Goal of the exercise: Would you please copy the part of the material below that opens with the line containing "D1: none -> diode 1N4148 (A GND, K n11)" and closes with the line containing "R13: 620 (n6, n13) -> 560 (n6, n13)"? Copy it exactly, and only it.

--- Data listing ---

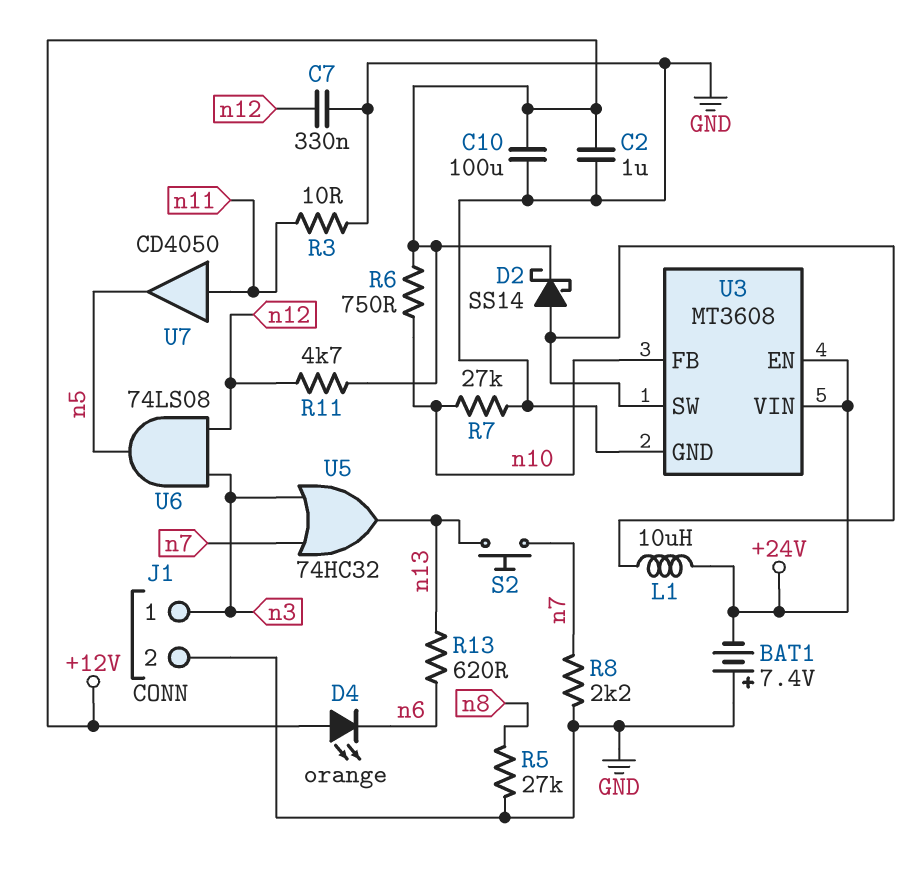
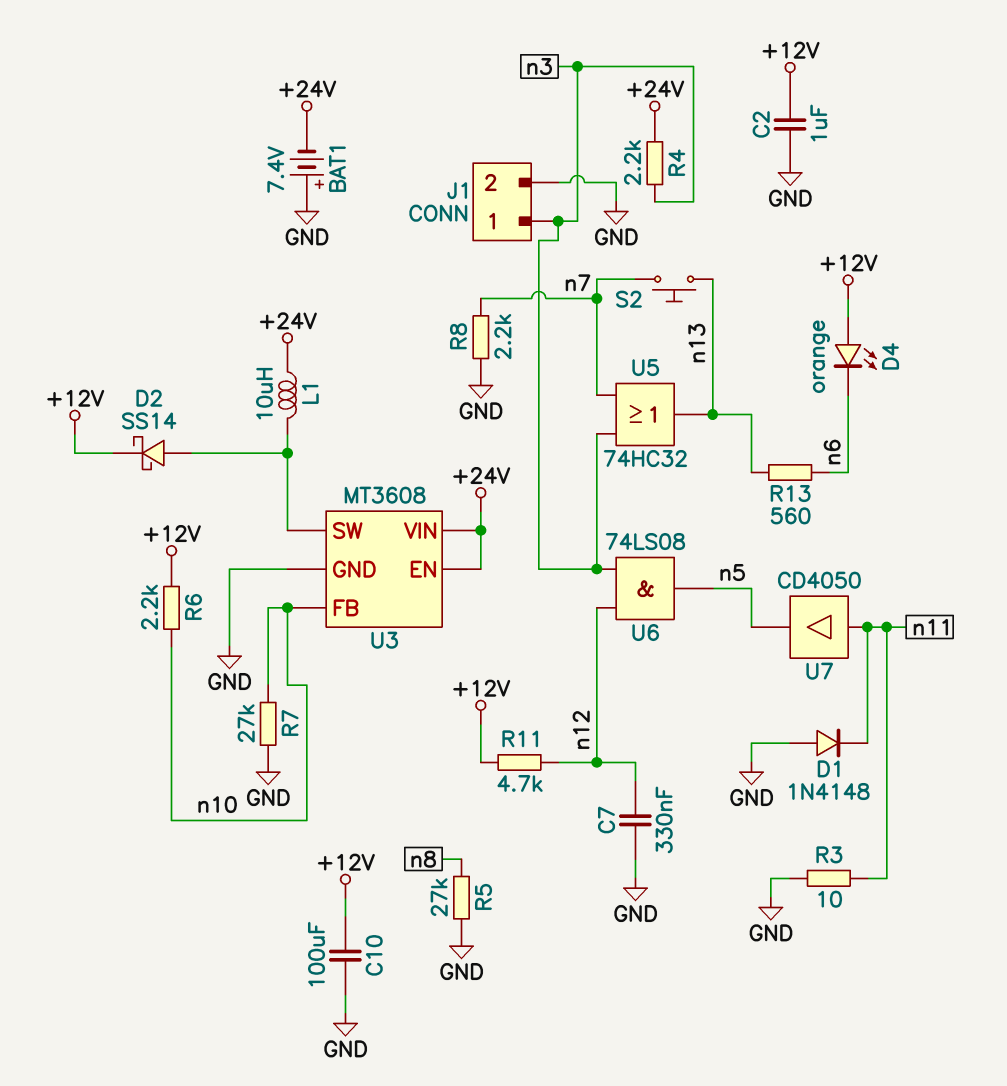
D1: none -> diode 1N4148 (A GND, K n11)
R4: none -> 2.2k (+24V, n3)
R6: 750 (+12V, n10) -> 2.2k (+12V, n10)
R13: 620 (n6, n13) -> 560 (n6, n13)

---
--- Data listing ---

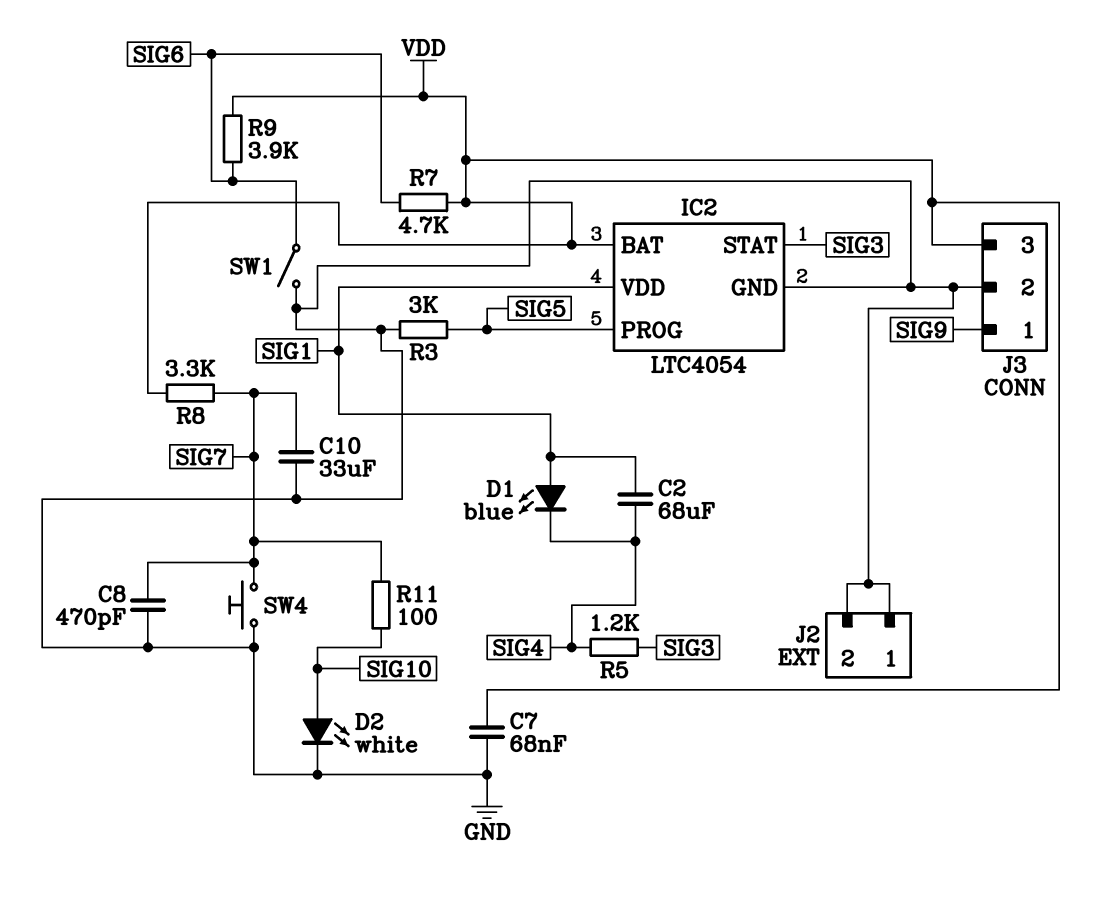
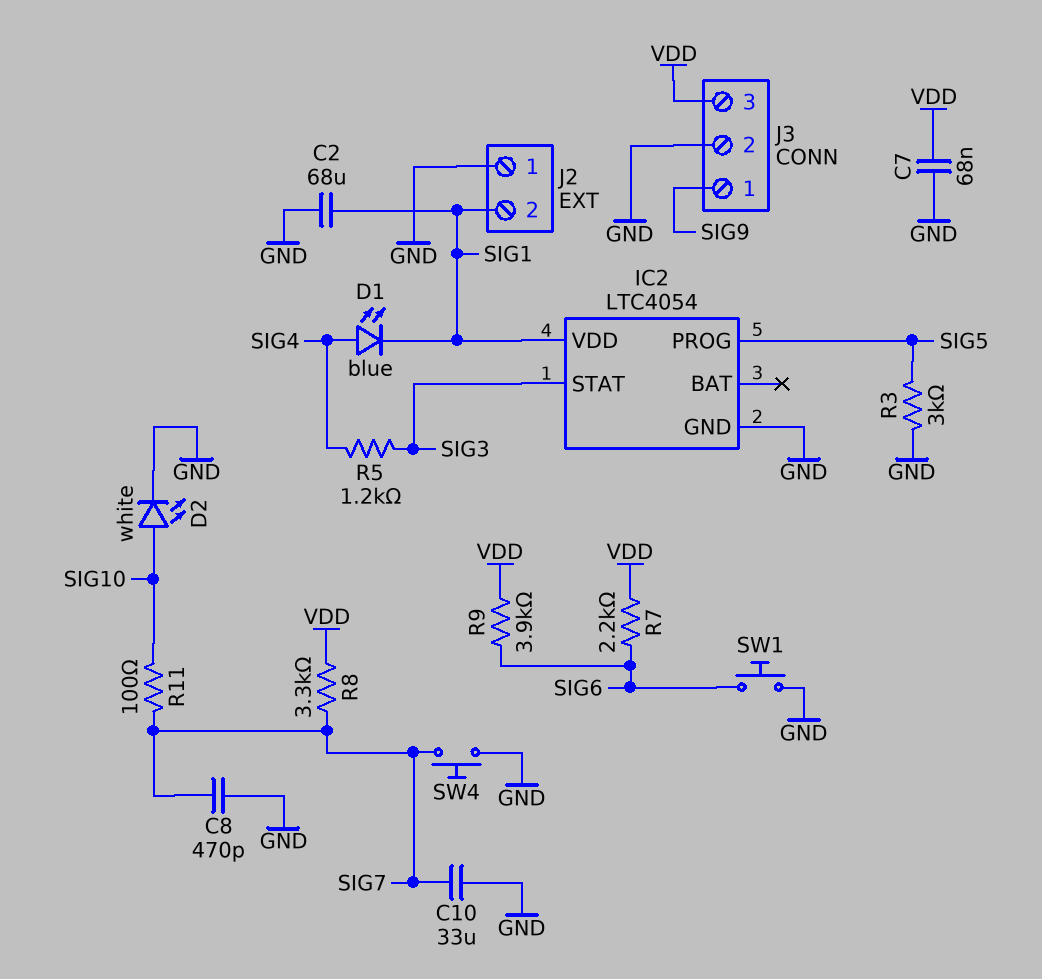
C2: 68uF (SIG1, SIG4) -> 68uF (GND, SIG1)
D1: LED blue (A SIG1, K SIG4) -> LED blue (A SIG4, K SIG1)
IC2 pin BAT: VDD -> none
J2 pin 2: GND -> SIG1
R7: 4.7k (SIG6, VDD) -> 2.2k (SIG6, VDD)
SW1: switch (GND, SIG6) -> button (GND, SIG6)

---

Written answer:
D1: none -> diode 1N4148 (A GND, K n11)
R4: none -> 2.2k (+24V, n3)
R6: 750 (+12V, n10) -> 2.2k (+12V, n10)
R13: 620 (n6, n13) -> 560 (n6, n13)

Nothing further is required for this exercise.